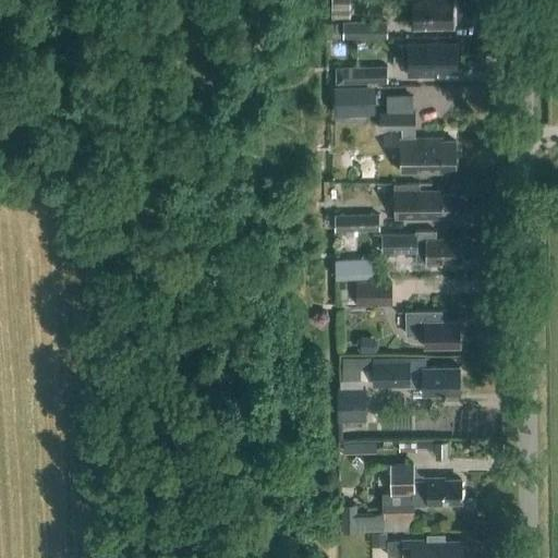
[(350,17),(350,0),(331,0),(332,17),(350,17)]
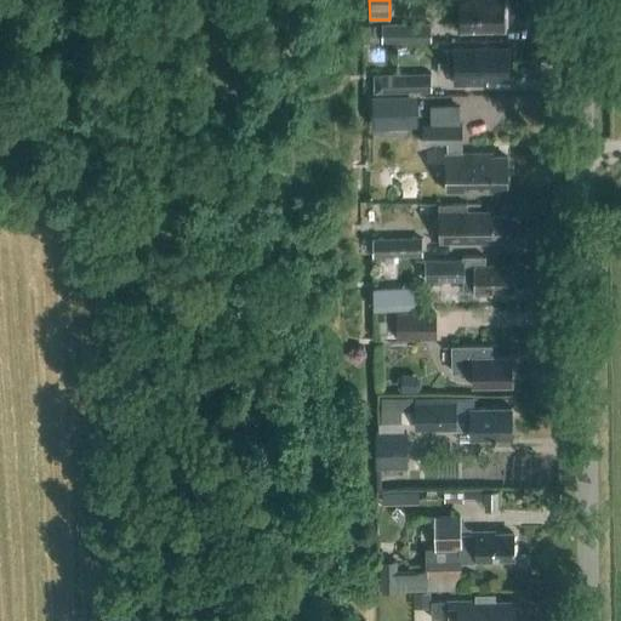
[(459,0),(460,29),(505,28),(503,0),(459,0)]
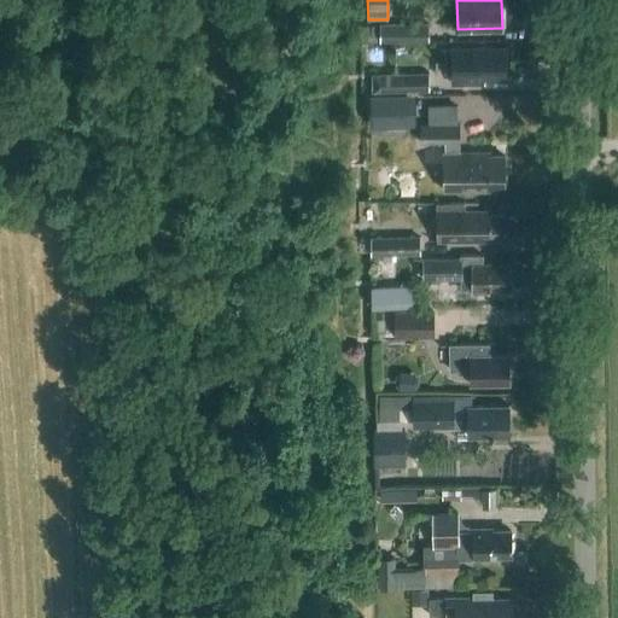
[(362,41),(430,41),(430,25),(362,27),(362,41)]
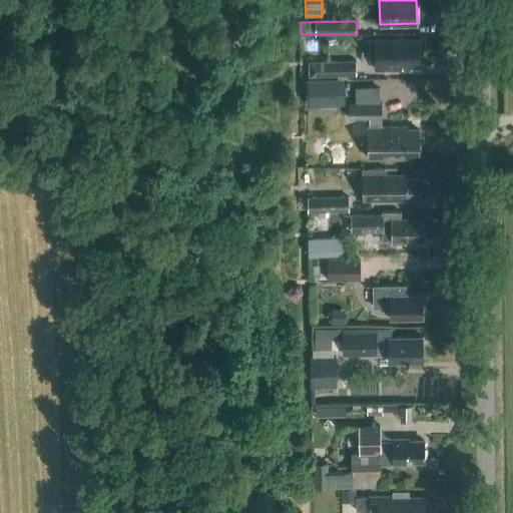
[(420,64),(419,38),(375,39),(375,69),(403,68),(403,65),(420,64)]
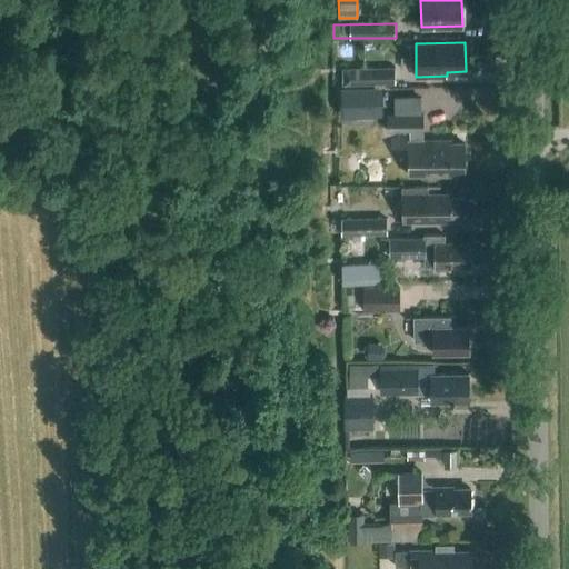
[(396,83),(396,66),(350,67),(351,83),(396,83)]
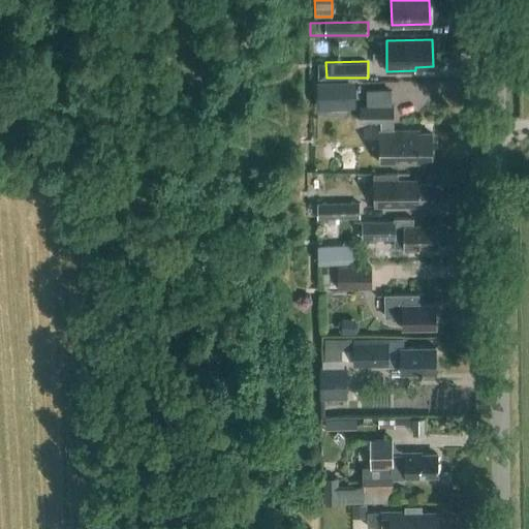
[(394,129),(394,106),(393,91),(368,91),(368,106),(361,106),(361,122),(381,121),(381,130),(380,130),(380,162),(409,162),(409,161),(432,161),(432,158),(434,155),(434,149),(432,148),(432,132),(418,133),(418,129),(394,129)]
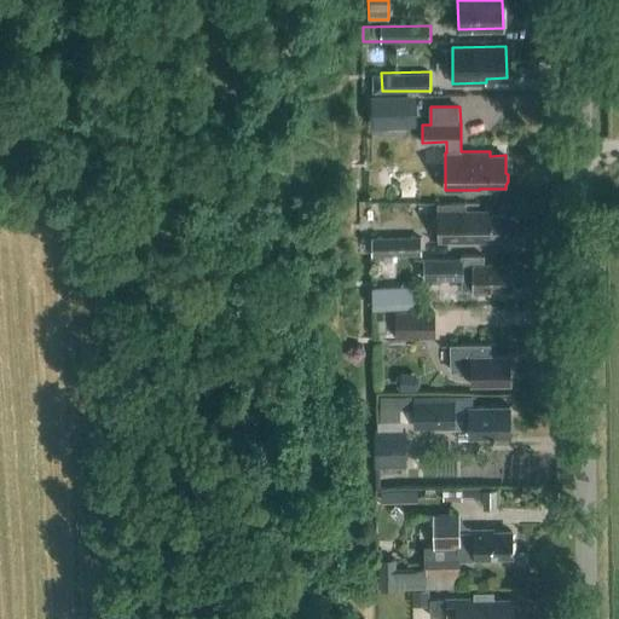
[(464,210),(464,204),(438,204),(438,239),(491,239),(491,237),(508,237),(508,213),(490,213),(490,210),(464,210)]
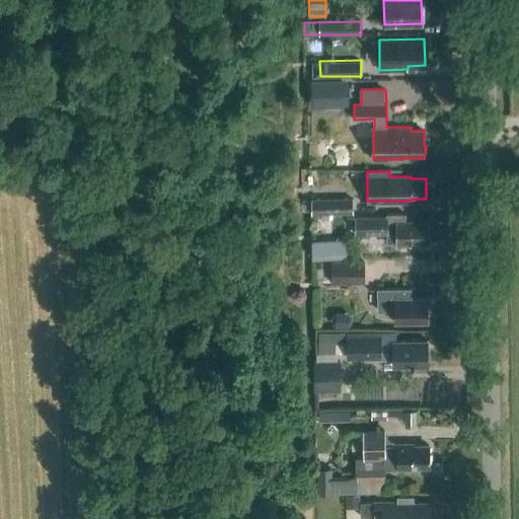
[(312,215),(355,215),(355,199),(312,199),(312,215)]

■ Your objective
Output all the material above exactly once more, leaving every picture out.

■ Expected answer
[(350,17),(350,0),(331,0),(332,17),(350,17)]
[(459,0),(460,29),(505,28),(503,0),(459,0)]
[(362,41),(430,41),(430,25),(362,27),(362,41)]
[(420,64),(419,38),(375,39),(375,69),(403,68),(403,65),(420,64)]
[(396,83),(396,66),(350,67),(351,83),(396,83)]
[(394,129),(394,106),(393,91),(368,91),(368,106),(361,106),(361,122),(381,121),(381,130),(380,130),(380,162),(409,162),(409,161),(432,161),(432,158),(434,155),(434,149),(432,148),(432,132),(418,133),(418,129),(394,129)]
[(464,210),(464,204),(438,204),(438,239),(491,239),(491,237),(508,237),(508,213),(490,213),(490,210),(464,210)]
[(312,215),(355,215),(355,199),(312,199),(312,215)]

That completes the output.